» Aim of the exercise:
Starting with the line that holds "hourglass middle right" and stopping after the line that holds "to top centre", repeat the lines below word for word, without the pictures.

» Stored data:
******

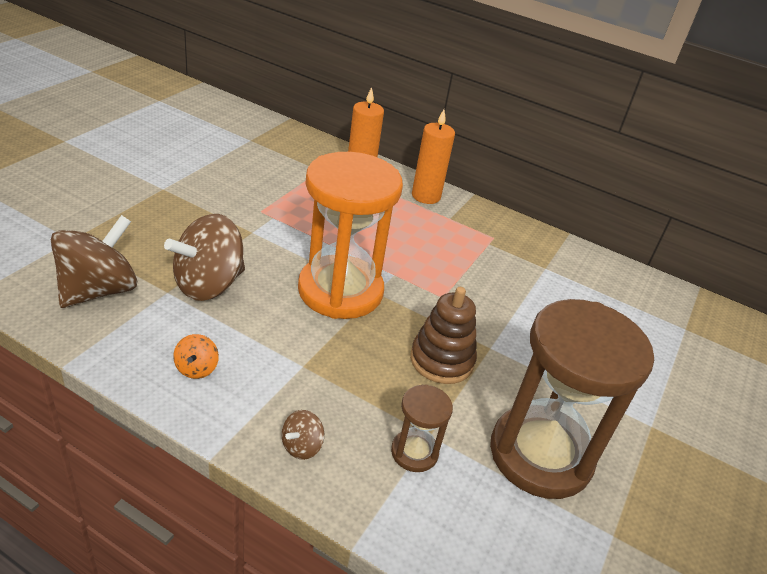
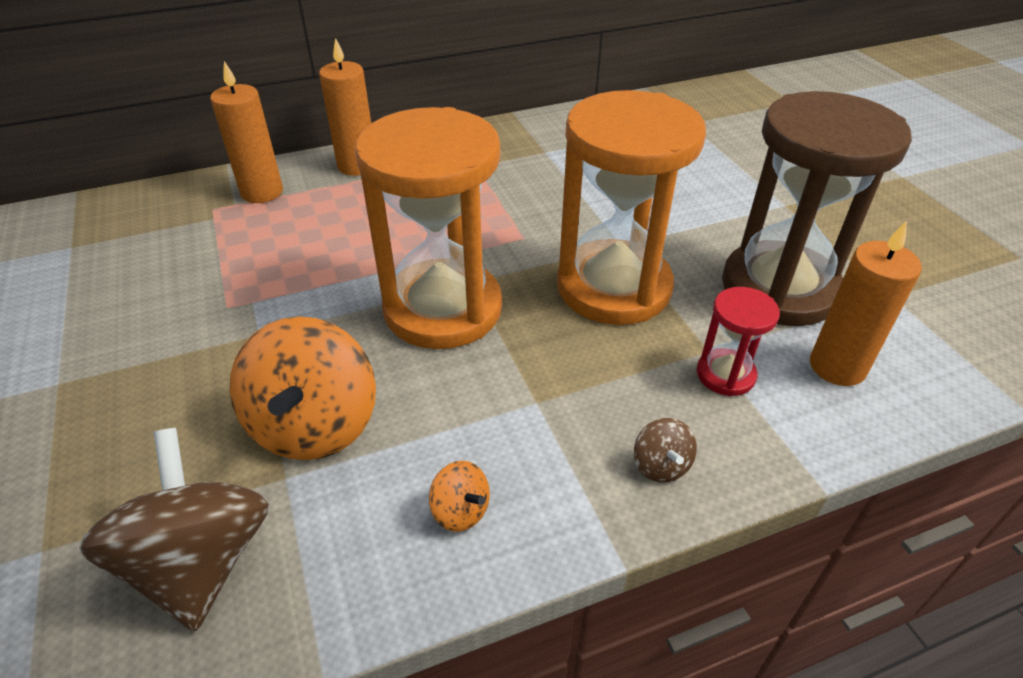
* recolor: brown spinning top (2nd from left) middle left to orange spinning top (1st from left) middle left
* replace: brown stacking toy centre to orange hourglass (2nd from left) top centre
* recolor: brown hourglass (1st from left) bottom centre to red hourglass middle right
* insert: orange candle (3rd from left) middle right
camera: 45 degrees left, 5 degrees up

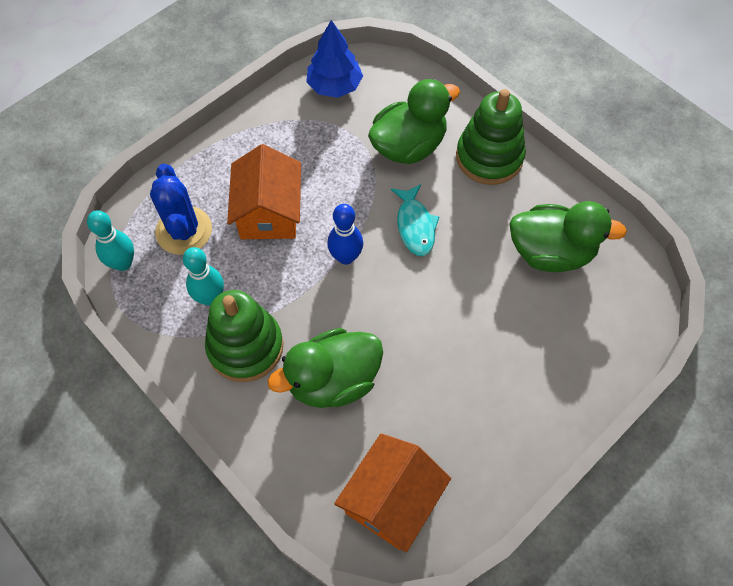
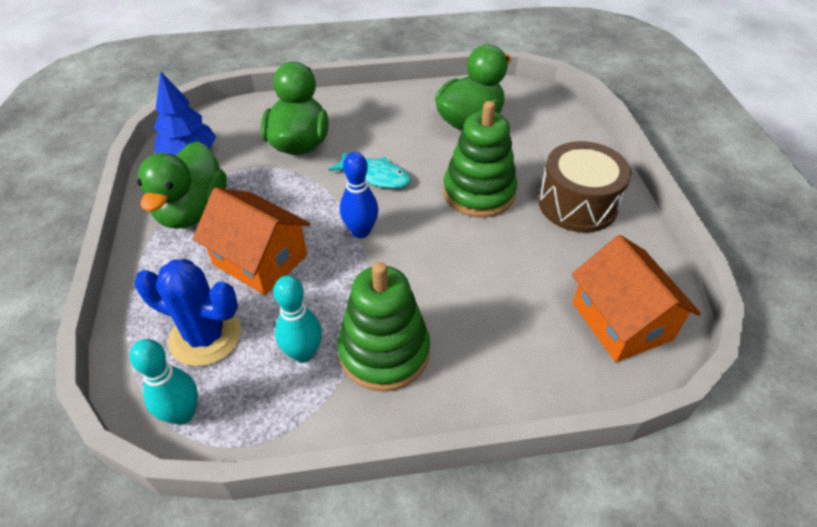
* move: green duck (1st from left) centre to middle left
* move: green stacking toy (2nd from left) top right to top centre
* insert: brown drum middle right
camera: 55 degrees left, 15 degrees down

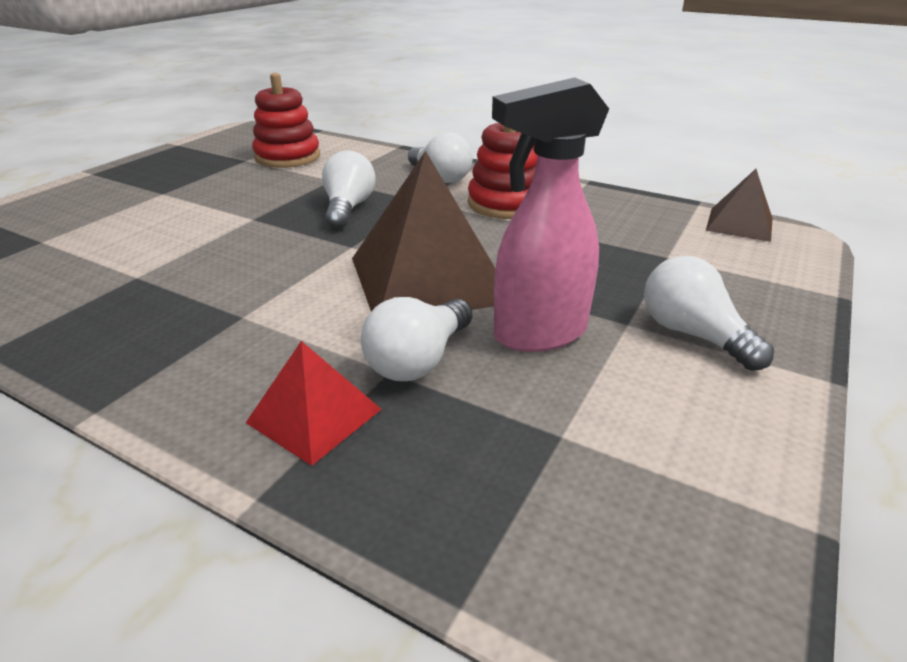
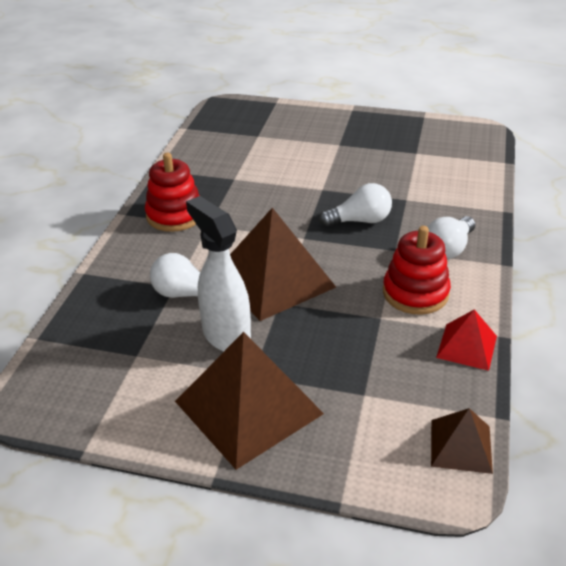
* move: red stacking toy (1st from left) top left to middle left
* replace: white light bulb (4th from left) middle right to brown pyramid (1st from left) bottom centre
* recolor: pink spray bottle top centre to white spray bottle centre
* move: red pyramid centre to middle right
camera: 75 degrees right, 5 degrees up

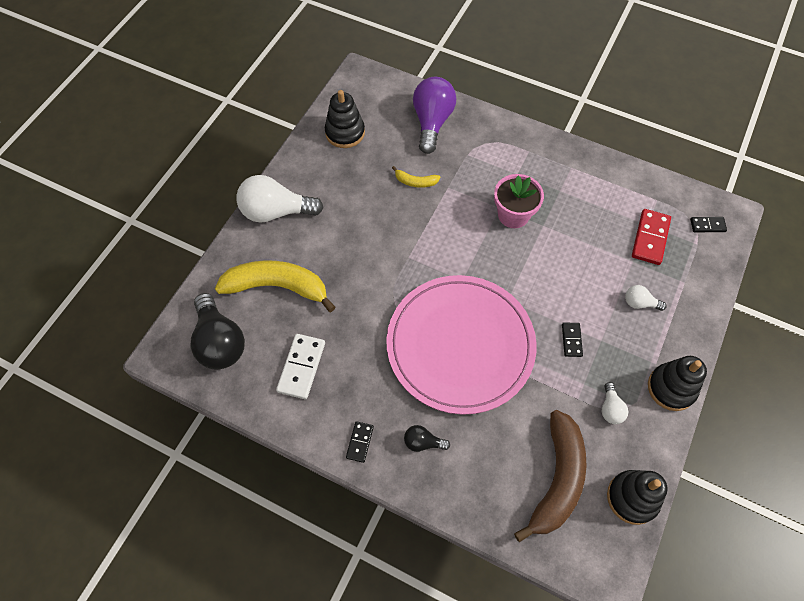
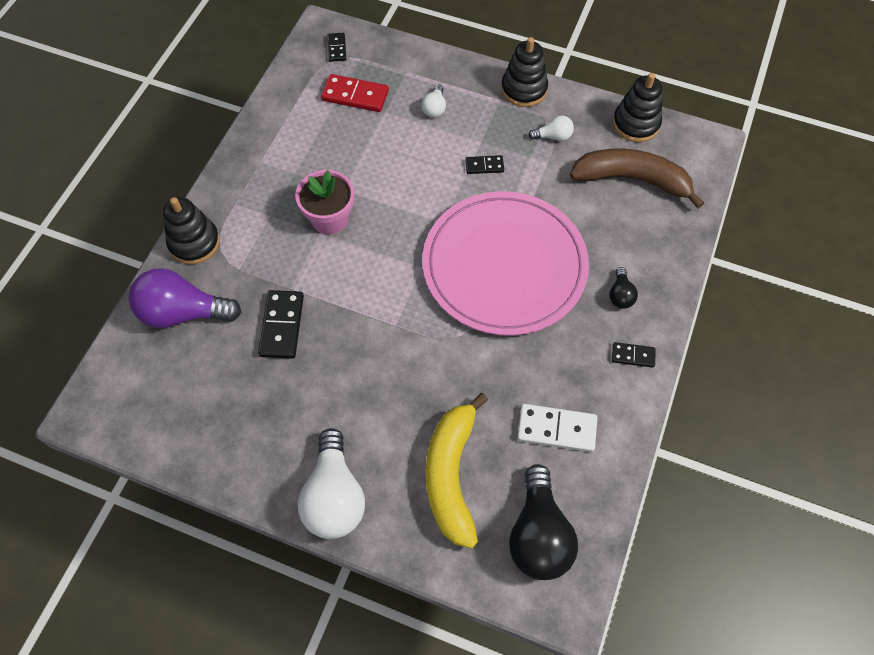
* move: black stacking toy (1st from left) top centre to middle left
* replace: yellow banana (2nd from left) top centre to black domino (1st from left) middle left
* rotate: black light bulb (1st from left) middle left = bottom centre 120 degrees clockwise
camera: 95 degrees left, 0 degrees up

******

» Task answer:
* recolor: brown hourglass (1st from left) bottom centre to red hourglass middle right
* insert: orange candle (3rd from left) middle right
camera: 45 degrees left, 5 degrees up

* move: green duck (1st from left) centre to middle left
* move: green stacking toy (2nd from left) top right to top centre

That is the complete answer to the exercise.